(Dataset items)
========================================

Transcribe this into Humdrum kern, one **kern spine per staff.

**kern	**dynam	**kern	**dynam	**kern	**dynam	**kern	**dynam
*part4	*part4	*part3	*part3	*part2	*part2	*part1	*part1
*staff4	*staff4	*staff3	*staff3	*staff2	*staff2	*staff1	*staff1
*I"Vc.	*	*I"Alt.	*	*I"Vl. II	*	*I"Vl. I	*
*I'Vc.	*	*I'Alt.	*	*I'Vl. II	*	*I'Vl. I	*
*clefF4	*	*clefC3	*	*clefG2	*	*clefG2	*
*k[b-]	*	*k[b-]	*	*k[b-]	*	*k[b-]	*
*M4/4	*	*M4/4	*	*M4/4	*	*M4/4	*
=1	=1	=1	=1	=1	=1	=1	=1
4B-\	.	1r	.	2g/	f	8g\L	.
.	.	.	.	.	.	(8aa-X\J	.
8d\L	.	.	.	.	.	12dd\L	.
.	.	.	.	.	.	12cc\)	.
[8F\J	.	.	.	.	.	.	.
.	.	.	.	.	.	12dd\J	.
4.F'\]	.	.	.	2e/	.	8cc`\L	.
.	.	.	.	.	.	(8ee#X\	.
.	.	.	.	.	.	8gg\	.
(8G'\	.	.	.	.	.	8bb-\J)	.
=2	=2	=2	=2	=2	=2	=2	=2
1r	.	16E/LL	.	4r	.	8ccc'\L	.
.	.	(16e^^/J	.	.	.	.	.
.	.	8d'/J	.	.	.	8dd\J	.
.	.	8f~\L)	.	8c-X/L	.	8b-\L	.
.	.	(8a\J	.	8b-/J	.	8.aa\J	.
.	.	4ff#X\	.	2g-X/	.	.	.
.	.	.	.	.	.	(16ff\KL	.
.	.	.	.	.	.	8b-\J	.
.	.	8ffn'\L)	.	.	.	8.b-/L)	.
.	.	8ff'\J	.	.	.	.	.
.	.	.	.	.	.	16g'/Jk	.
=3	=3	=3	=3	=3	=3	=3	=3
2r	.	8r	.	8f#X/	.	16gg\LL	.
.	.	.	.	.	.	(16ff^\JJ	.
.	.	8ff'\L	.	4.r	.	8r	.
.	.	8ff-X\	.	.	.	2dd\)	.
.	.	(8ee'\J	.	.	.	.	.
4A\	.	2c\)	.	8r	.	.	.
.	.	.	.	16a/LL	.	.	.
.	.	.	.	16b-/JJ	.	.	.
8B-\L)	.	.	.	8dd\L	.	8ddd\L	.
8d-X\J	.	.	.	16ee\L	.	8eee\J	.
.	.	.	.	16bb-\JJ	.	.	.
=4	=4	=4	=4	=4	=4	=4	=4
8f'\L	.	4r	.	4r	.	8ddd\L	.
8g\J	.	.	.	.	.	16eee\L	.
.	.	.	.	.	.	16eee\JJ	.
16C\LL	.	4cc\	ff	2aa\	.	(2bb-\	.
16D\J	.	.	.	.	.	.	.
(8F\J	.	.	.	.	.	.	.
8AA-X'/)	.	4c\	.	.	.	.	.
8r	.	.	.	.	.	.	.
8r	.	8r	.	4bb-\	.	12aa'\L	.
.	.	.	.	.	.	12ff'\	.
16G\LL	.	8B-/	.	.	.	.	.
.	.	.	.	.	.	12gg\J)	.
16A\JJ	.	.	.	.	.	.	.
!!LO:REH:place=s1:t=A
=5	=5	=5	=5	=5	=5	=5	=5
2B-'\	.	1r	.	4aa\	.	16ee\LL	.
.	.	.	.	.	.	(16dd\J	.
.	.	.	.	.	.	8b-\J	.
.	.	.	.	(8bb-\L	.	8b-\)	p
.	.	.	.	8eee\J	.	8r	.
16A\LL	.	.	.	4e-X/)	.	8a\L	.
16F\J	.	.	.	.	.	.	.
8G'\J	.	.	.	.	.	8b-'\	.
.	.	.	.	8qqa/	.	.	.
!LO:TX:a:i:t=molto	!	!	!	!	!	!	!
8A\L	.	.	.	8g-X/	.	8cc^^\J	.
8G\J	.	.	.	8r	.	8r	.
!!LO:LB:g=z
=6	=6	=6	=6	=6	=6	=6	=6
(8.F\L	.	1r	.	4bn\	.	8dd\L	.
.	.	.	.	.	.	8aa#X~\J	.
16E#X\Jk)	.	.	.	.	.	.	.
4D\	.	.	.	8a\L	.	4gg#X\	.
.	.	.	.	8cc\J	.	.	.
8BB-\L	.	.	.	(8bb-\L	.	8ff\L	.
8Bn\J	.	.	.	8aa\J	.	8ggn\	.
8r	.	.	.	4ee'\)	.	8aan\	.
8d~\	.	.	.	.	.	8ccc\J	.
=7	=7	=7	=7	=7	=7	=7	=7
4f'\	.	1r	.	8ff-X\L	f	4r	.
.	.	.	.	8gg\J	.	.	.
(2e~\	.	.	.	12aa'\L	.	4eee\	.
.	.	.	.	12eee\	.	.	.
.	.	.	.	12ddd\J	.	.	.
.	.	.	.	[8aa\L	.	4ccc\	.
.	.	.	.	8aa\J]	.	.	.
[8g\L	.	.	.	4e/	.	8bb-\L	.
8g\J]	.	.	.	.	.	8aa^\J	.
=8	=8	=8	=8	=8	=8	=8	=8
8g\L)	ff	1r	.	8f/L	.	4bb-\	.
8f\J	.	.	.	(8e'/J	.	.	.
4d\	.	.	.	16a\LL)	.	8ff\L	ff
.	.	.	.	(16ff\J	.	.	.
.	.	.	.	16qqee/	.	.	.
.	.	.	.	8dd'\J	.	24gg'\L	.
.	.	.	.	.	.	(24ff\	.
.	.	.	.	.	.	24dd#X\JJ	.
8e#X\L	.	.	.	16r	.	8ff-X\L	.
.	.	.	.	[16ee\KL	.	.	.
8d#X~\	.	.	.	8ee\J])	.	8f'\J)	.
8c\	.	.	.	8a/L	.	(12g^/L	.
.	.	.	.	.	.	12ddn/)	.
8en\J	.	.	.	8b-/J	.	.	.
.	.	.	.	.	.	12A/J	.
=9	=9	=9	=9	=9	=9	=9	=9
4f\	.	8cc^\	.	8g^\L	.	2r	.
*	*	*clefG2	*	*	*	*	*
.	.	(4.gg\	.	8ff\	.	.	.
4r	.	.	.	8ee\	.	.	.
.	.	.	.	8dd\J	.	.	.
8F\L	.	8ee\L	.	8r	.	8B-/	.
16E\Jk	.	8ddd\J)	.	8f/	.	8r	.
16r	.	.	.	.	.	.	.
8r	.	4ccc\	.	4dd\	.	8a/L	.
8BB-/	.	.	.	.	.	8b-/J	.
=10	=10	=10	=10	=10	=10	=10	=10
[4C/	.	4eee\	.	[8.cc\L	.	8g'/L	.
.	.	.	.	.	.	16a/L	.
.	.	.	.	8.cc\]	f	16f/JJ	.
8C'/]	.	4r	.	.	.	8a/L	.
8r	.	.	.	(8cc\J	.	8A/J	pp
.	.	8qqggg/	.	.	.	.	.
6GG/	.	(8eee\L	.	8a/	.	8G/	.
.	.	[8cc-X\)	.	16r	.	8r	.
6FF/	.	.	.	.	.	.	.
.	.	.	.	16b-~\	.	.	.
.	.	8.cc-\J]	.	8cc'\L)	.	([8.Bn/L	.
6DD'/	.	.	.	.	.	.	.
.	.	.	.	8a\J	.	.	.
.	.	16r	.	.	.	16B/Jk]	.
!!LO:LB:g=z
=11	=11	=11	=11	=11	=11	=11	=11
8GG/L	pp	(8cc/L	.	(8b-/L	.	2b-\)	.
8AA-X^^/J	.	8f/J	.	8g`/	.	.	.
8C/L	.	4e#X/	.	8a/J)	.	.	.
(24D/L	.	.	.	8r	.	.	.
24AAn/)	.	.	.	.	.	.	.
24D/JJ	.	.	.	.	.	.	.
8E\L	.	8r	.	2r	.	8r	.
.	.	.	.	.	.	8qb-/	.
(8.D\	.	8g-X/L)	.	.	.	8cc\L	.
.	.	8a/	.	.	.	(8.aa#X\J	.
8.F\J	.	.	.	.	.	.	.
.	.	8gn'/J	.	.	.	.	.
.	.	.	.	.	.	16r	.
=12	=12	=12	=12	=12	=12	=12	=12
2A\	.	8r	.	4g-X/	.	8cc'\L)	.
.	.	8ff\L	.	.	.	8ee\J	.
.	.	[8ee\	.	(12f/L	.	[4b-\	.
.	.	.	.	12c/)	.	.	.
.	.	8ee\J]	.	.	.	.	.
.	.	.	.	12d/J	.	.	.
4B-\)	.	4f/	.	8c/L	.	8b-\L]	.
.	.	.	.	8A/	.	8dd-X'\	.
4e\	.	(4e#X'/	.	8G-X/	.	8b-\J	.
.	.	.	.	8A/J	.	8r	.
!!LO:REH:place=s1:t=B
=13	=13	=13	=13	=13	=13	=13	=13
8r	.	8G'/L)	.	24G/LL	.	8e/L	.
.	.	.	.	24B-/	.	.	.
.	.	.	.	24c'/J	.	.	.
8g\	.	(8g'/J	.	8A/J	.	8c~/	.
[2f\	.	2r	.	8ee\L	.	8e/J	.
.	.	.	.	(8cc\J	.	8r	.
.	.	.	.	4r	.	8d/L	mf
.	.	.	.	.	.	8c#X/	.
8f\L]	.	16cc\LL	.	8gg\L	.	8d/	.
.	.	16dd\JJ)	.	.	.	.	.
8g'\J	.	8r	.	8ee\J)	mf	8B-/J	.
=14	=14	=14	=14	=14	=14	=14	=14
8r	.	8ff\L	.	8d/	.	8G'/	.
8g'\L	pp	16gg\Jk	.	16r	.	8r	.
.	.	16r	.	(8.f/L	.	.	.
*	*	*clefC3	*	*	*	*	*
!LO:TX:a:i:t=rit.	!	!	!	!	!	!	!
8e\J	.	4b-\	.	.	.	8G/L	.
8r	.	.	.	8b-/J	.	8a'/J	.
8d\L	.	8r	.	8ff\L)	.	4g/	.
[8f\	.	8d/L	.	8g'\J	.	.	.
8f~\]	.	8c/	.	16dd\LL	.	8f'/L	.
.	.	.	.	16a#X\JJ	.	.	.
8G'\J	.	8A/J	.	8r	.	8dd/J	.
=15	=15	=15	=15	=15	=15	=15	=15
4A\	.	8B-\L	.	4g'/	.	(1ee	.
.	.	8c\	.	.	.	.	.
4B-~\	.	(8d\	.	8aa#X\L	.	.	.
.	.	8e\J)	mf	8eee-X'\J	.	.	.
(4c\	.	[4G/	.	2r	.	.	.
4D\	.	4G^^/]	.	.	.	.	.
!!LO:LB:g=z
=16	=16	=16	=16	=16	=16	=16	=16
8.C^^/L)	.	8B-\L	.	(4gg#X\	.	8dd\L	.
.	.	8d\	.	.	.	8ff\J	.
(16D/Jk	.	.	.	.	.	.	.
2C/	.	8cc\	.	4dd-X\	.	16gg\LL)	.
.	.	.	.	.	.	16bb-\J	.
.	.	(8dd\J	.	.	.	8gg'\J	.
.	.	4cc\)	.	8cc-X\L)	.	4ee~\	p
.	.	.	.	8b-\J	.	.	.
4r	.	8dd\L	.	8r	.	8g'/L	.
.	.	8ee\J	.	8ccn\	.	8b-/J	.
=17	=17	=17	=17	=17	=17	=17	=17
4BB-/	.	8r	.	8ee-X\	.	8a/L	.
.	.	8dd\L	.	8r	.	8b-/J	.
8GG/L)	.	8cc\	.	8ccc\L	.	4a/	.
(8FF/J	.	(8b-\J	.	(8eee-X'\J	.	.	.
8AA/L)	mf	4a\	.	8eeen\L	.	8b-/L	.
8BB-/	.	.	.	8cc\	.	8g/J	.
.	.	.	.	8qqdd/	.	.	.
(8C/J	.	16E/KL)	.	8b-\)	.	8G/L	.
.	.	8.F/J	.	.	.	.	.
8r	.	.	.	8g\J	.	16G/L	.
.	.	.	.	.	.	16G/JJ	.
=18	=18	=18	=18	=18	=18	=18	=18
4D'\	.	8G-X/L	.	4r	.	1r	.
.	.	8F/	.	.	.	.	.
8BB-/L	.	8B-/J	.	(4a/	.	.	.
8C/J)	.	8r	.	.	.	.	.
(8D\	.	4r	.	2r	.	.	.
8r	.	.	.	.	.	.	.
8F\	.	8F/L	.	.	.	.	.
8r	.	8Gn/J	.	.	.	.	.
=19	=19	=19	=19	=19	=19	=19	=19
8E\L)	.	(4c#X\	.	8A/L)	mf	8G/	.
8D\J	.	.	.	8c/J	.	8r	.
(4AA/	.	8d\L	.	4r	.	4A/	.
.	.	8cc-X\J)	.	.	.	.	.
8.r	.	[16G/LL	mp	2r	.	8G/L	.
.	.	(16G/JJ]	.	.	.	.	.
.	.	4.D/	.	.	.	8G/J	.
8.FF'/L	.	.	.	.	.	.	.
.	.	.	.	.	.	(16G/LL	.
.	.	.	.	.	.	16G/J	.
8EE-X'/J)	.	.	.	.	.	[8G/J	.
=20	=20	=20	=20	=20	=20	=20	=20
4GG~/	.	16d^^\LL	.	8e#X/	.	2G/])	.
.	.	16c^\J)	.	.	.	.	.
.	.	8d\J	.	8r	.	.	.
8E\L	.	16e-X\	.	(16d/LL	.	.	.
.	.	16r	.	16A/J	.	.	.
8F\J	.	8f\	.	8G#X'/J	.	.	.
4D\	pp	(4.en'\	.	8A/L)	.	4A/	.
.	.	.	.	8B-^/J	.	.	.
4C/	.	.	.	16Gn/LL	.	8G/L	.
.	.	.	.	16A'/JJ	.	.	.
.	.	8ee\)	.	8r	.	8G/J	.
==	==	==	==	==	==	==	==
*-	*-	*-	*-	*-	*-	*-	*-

========================================

▶ [Stated exercise] Please identify every line in the records that contains the string "kern", and copy each of those lines.

▶ [Result]
Transcribe this into Humdrum kern, one **kern spine per staff.
**kern	**dynam	**kern	**dynam	**kern	**dynam	**kern	**dynam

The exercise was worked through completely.